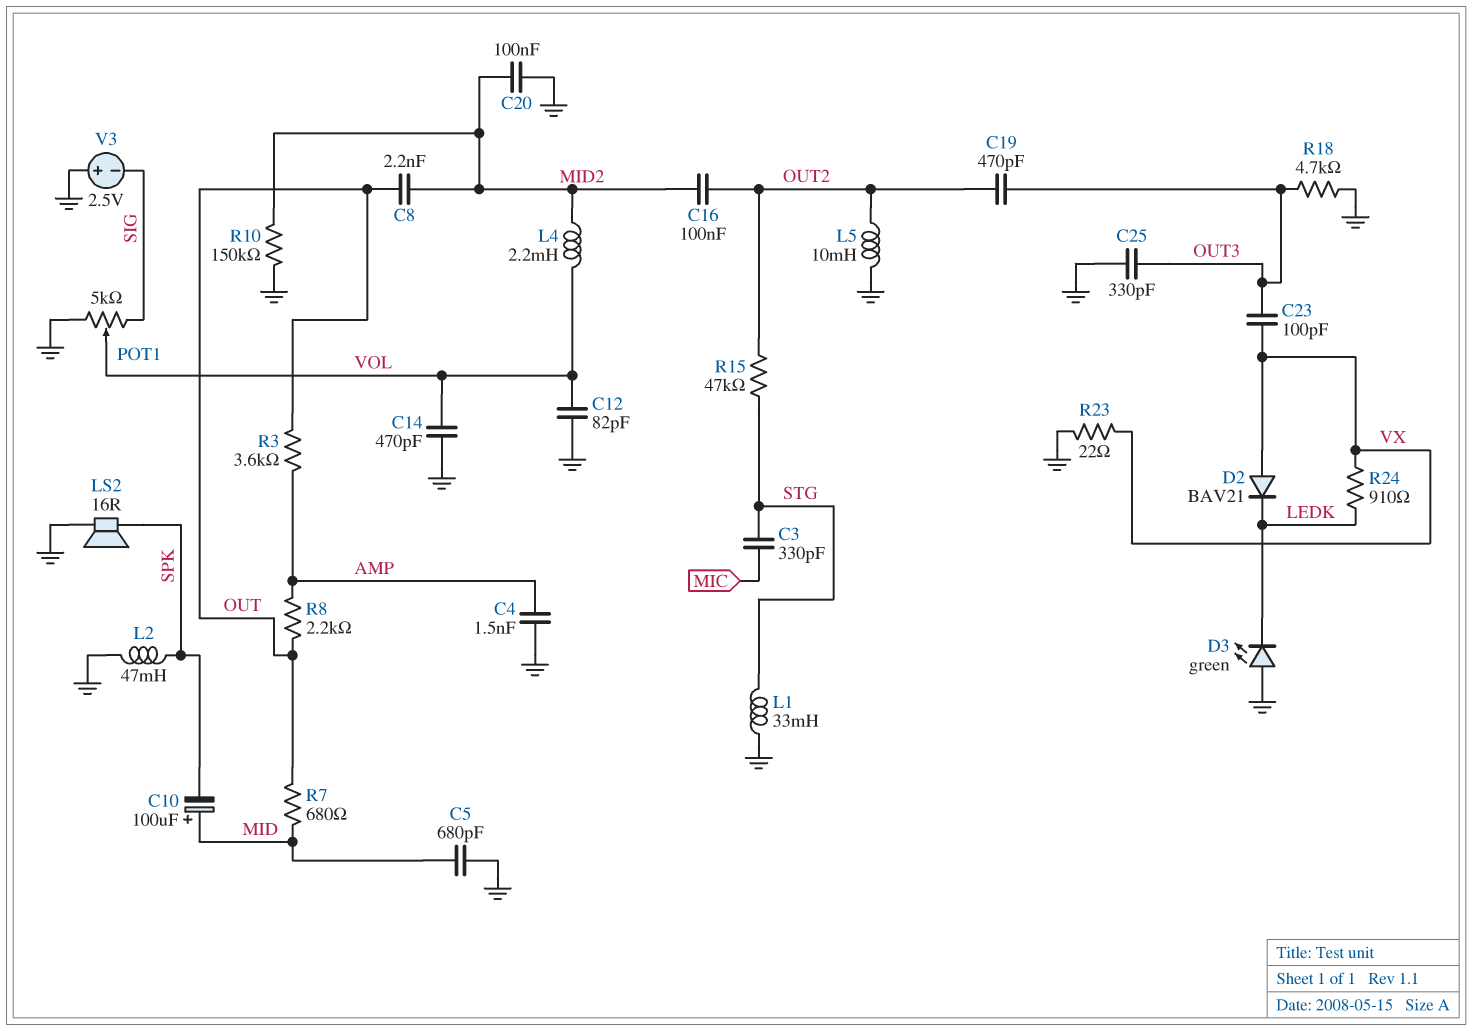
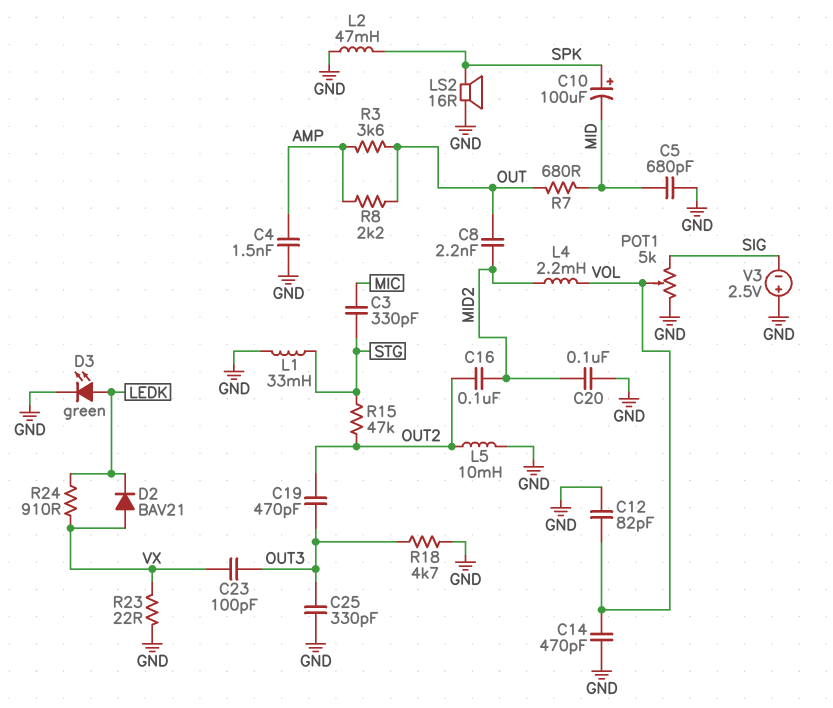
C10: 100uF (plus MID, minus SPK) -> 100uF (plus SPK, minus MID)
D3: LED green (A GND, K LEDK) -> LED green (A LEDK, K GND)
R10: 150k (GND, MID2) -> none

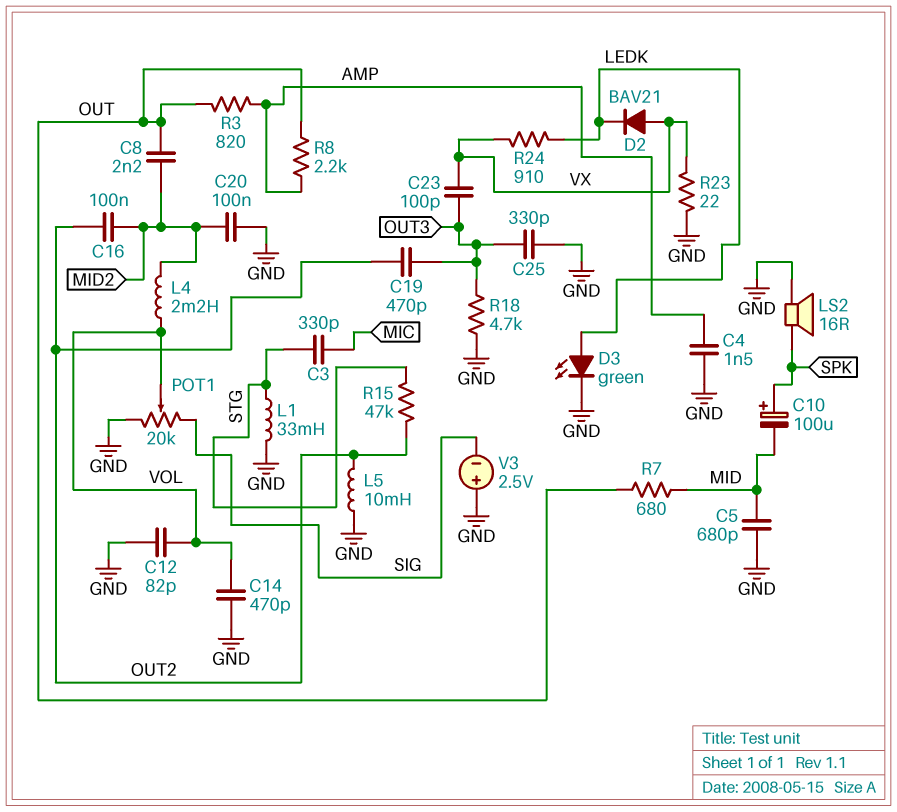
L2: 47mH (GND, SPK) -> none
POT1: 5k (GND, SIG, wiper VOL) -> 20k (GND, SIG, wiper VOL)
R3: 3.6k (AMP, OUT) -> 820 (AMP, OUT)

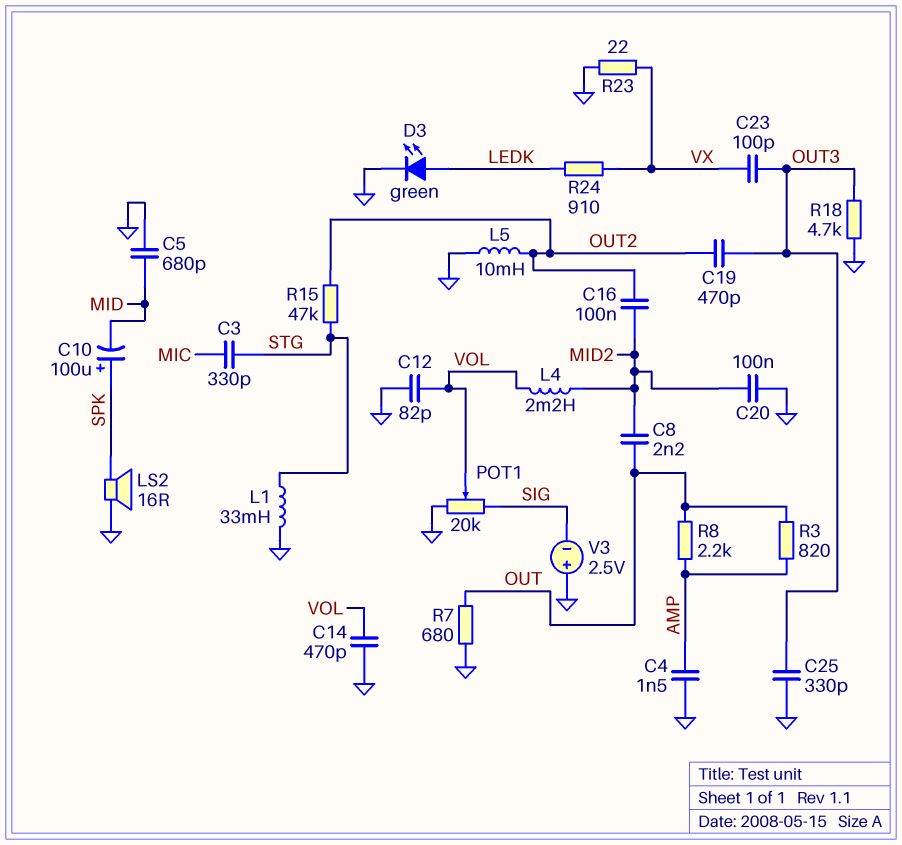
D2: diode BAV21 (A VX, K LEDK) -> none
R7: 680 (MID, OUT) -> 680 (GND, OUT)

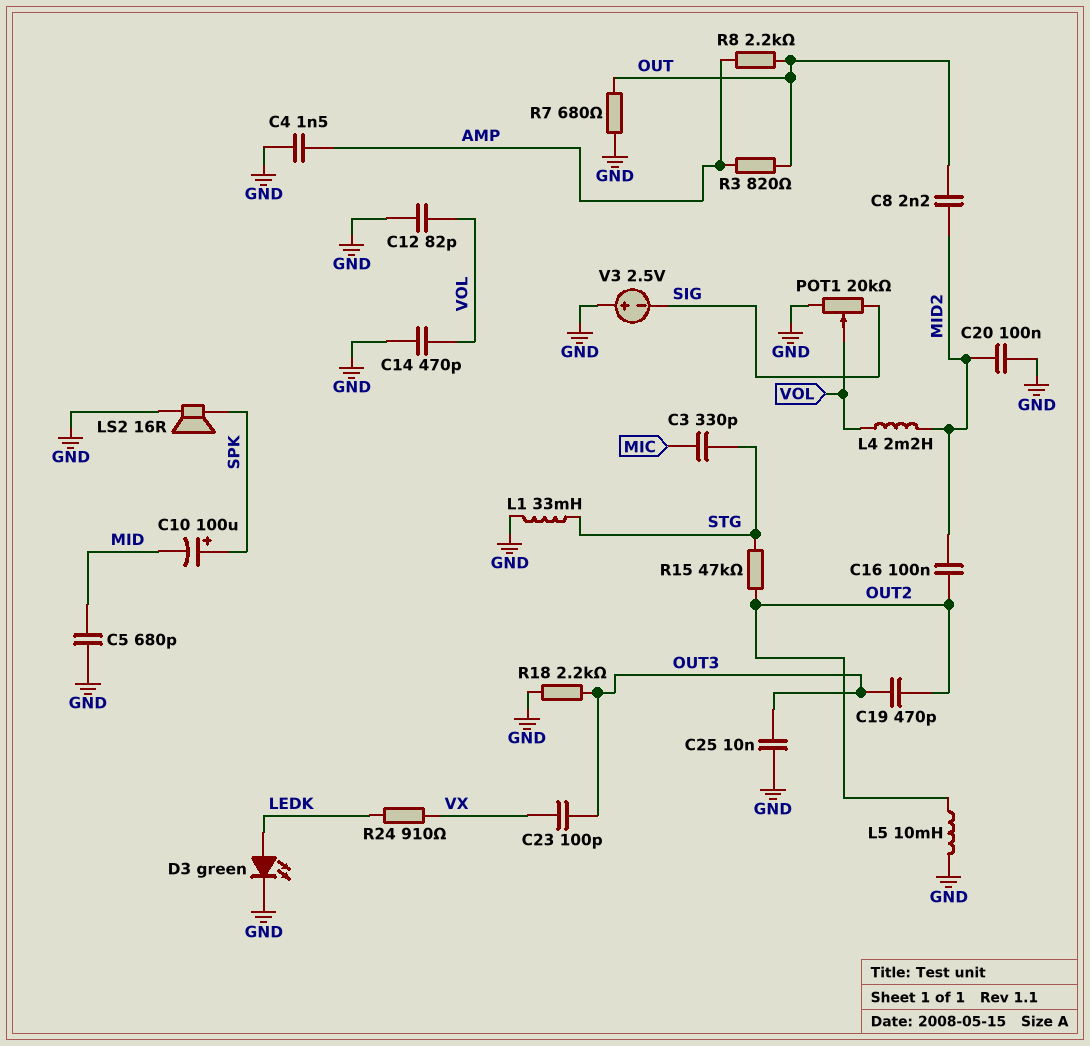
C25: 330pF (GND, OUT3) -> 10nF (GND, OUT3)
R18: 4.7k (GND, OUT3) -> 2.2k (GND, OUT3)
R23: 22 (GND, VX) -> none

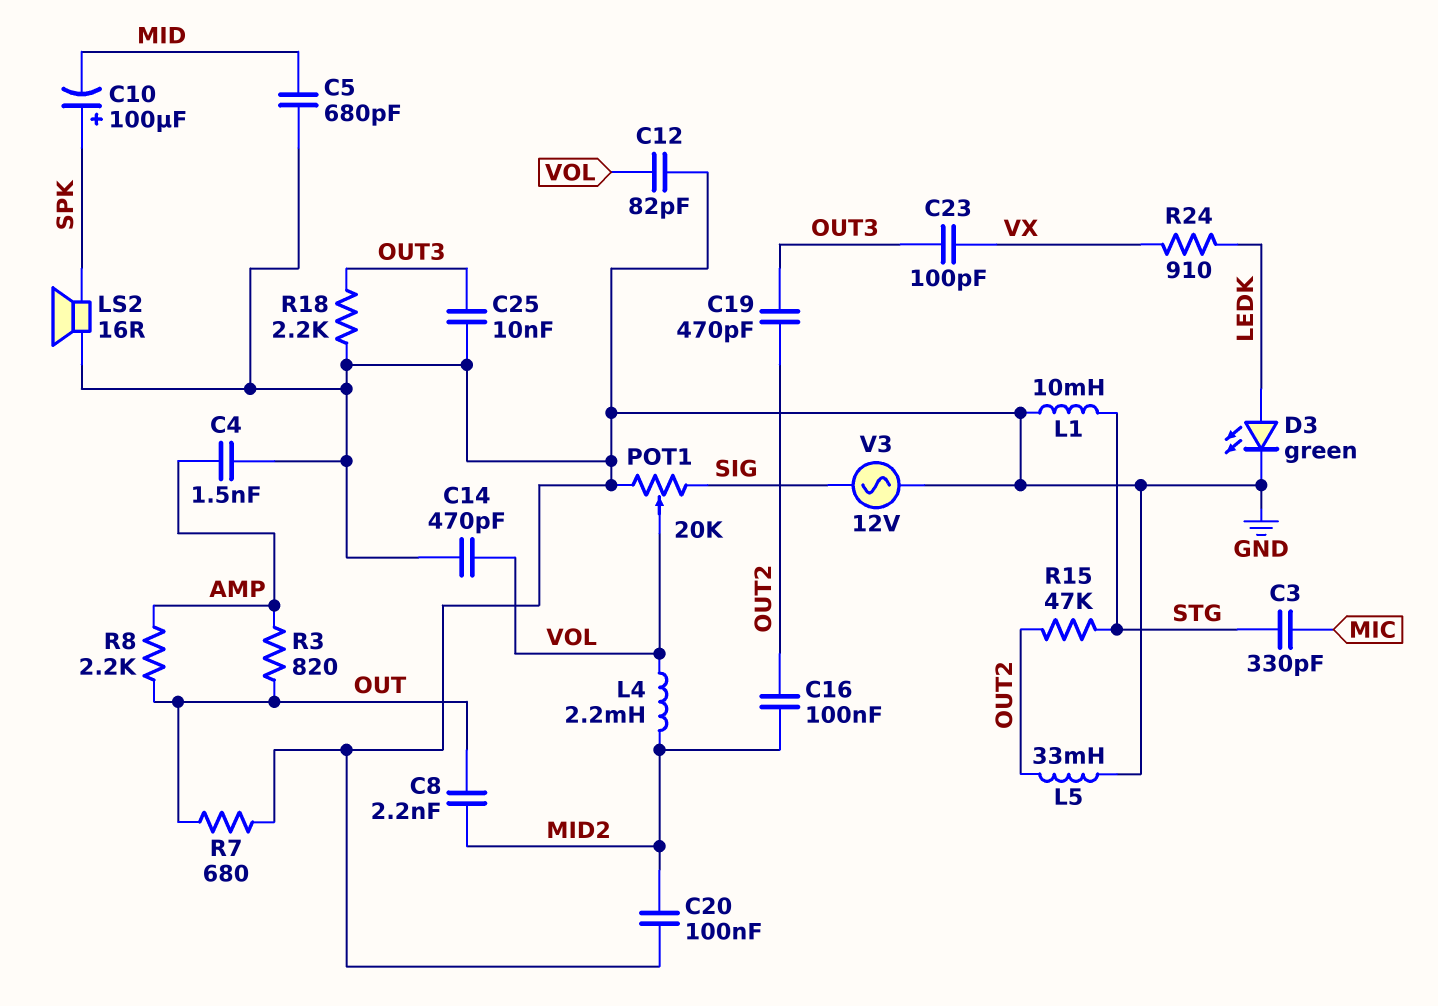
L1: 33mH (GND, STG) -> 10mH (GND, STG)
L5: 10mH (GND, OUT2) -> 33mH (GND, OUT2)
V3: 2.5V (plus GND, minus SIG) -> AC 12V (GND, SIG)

The problem
When you output the listing, reproduce it exactly but drop its pictures.

Answer
C10: 100uF (plus MID, minus SPK) -> 100uF (plus SPK, minus MID)
D3: LED green (A GND, K LEDK) -> LED green (A LEDK, K GND)
R10: 150k (GND, MID2) -> none

L2: 47mH (GND, SPK) -> none
POT1: 5k (GND, SIG, wiper VOL) -> 20k (GND, SIG, wiper VOL)
R3: 3.6k (AMP, OUT) -> 820 (AMP, OUT)

D2: diode BAV21 (A VX, K LEDK) -> none
R7: 680 (MID, OUT) -> 680 (GND, OUT)

C25: 330pF (GND, OUT3) -> 10nF (GND, OUT3)
R18: 4.7k (GND, OUT3) -> 2.2k (GND, OUT3)
R23: 22 (GND, VX) -> none

L1: 33mH (GND, STG) -> 10mH (GND, STG)
L5: 10mH (GND, OUT2) -> 33mH (GND, OUT2)
V3: 2.5V (plus GND, minus SIG) -> AC 12V (GND, SIG)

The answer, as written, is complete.